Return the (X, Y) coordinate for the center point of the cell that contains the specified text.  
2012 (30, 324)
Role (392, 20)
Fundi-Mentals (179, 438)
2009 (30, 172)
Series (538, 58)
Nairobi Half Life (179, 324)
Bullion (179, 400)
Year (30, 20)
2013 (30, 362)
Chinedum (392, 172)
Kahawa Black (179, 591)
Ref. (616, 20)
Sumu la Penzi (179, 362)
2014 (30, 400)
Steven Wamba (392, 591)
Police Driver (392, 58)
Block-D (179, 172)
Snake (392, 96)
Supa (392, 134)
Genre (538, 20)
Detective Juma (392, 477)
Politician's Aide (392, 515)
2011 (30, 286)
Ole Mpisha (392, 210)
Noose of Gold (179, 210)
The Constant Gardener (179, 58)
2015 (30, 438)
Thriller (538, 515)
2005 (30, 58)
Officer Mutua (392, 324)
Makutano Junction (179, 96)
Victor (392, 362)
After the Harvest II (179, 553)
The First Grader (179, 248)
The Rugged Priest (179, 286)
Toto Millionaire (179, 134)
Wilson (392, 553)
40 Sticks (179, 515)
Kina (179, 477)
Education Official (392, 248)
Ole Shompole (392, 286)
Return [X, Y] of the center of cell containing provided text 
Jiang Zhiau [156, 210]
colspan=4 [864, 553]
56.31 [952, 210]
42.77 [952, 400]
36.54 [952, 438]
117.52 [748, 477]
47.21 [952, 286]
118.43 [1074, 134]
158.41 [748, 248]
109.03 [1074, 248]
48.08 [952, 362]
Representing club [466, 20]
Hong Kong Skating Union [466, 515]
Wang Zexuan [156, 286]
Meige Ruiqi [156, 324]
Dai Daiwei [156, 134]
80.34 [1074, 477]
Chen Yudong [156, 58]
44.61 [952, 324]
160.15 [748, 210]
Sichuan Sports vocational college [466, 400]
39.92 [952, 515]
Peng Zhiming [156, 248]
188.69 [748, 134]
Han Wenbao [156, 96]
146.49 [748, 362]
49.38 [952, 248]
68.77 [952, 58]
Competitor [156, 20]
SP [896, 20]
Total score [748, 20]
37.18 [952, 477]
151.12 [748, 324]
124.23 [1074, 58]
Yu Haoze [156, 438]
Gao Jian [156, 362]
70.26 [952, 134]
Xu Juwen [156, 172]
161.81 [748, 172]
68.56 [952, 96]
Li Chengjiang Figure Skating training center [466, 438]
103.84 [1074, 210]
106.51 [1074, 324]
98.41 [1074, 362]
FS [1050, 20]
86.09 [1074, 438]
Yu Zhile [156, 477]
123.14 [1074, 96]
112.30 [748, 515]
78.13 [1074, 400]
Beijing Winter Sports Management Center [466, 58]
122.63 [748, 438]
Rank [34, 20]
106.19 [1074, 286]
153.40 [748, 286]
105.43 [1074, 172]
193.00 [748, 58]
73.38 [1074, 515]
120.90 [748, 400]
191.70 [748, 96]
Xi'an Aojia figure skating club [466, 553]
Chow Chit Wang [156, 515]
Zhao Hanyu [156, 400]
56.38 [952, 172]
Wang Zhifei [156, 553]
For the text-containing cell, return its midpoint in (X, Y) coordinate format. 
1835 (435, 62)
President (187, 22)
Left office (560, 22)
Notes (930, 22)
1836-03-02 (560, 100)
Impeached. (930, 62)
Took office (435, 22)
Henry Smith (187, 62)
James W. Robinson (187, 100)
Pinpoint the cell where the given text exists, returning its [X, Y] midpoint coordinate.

◆ TASK DESCRIPTION: Return the entries unchanged, starting with the very first line and going on through the line with "Meige Ruiqi [156, 324]", with both of those lines included.

◆ RESPONSE TO THIS EXERCISE:
Return the (X, Y) coordinate for the center point of the cell that contains the specified text.  
2012 (30, 324)
Role (392, 20)
Fundi-Mentals (179, 438)
2009 (30, 172)
Series (538, 58)
Nairobi Half Life (179, 324)
Bullion (179, 400)
Year (30, 20)
2013 (30, 362)
Chinedum (392, 172)
Kahawa Black (179, 591)
Ref. (616, 20)
Sumu la Penzi (179, 362)
2014 (30, 400)
Steven Wamba (392, 591)
Police Driver (392, 58)
Block-D (179, 172)
Snake (392, 96)
Supa (392, 134)
Genre (538, 20)
Detective Juma (392, 477)
Politician's Aide (392, 515)
2011 (30, 286)
Ole Mpisha (392, 210)
Noose of Gold (179, 210)
The Constant Gardener (179, 58)
2015 (30, 438)
Thriller (538, 515)
2005 (30, 58)
Officer Mutua (392, 324)
Makutano Junction (179, 96)
Victor (392, 362)
After the Harvest II (179, 553)
The First Grader (179, 248)
The Rugged Priest (179, 286)
Toto Millionaire (179, 134)
Wilson (392, 553)
40 Sticks (179, 515)
Kina (179, 477)
Education Official (392, 248)
Ole Shompole (392, 286)
Return [X, Y] of the center of cell containing provided text 
Jiang Zhiau [156, 210]
colspan=4 [864, 553]
56.31 [952, 210]
42.77 [952, 400]
36.54 [952, 438]
117.52 [748, 477]
47.21 [952, 286]
118.43 [1074, 134]
158.41 [748, 248]
109.03 [1074, 248]
48.08 [952, 362]
Representing club [466, 20]
Hong Kong Skating Union [466, 515]
Wang Zexuan [156, 286]
Meige Ruiqi [156, 324]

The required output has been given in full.